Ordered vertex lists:
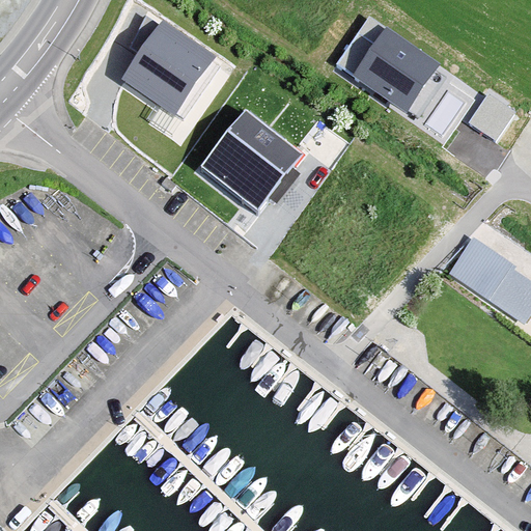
[(440,64),(368,17),(335,64),(407,113),(440,64)]
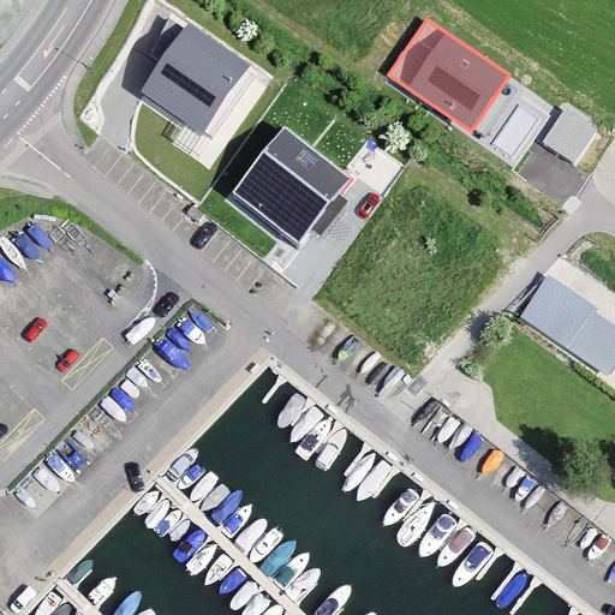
[(250,63),(187,21),(141,91),(203,133),(250,63)]
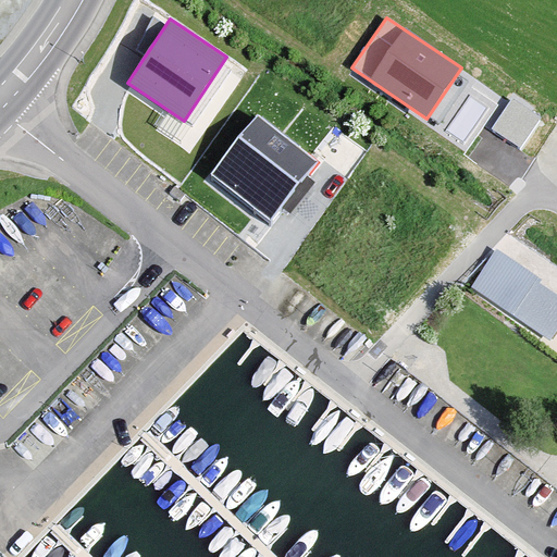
[(541,118),(512,98),(492,128),(520,148),(541,118)]
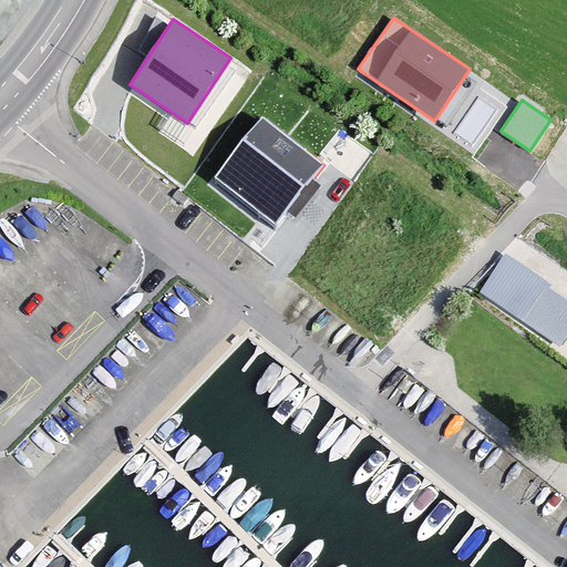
[(323,165),(263,116),(214,177),(276,226),(323,165)]
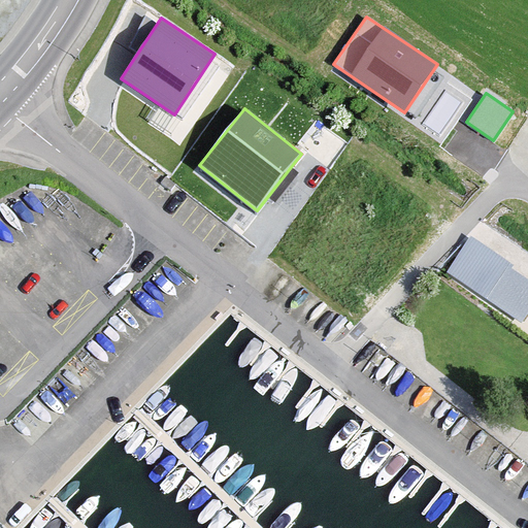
[(444,273),(522,323),(527,314),(527,279),(509,268),(514,263),(469,235),(444,273)]
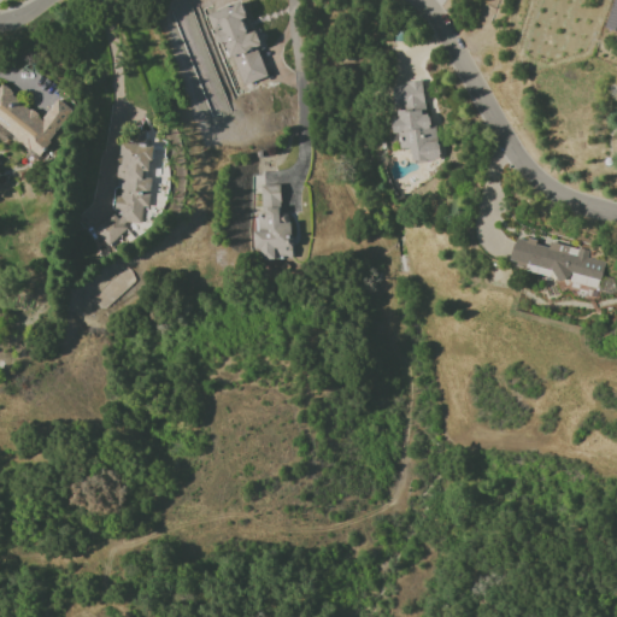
[(206,15),(217,43),(223,41),(228,58),(230,58),(242,86),(266,76),(256,47),(260,46),(254,31),(247,33),(241,18),(246,17),(240,1),(206,15)]
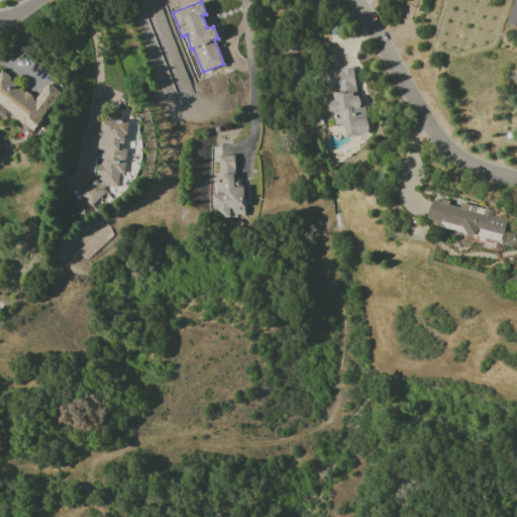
[(327,72),(340,71),(340,69),(351,67),(357,98),(358,98),(359,103),(363,102),(368,132),(344,134),(343,123),(334,124),(332,111),(328,111),(327,101),(331,100),(327,72)]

**Required work:**
Exactly as written, print each entry, leaving all pictures out.

**Solved exercise:**
[(440,64),(368,17),(335,64),(407,113),(440,64)]
[(250,63),(187,21),(141,91),(203,133),(250,63)]
[(541,118),(512,98),(492,128),(520,148),(541,118)]
[(323,165),(263,116),(214,177),(276,226),(323,165)]
[(444,273),(522,323),(527,314),(527,279),(509,268),(514,263),(469,235),(444,273)]
[(206,15),(217,43),(223,41),(228,58),(230,58),(242,86),(266,76),(256,47),(260,46),(254,31),(247,33),(241,18),(246,17),(240,1),(206,15)]
[(327,72),(340,71),(340,69),(351,67),(357,98),(358,98),(359,103),(363,102),(368,132),(344,134),(343,123),(334,124),(332,111),(328,111),(327,101),(331,100),(327,72)]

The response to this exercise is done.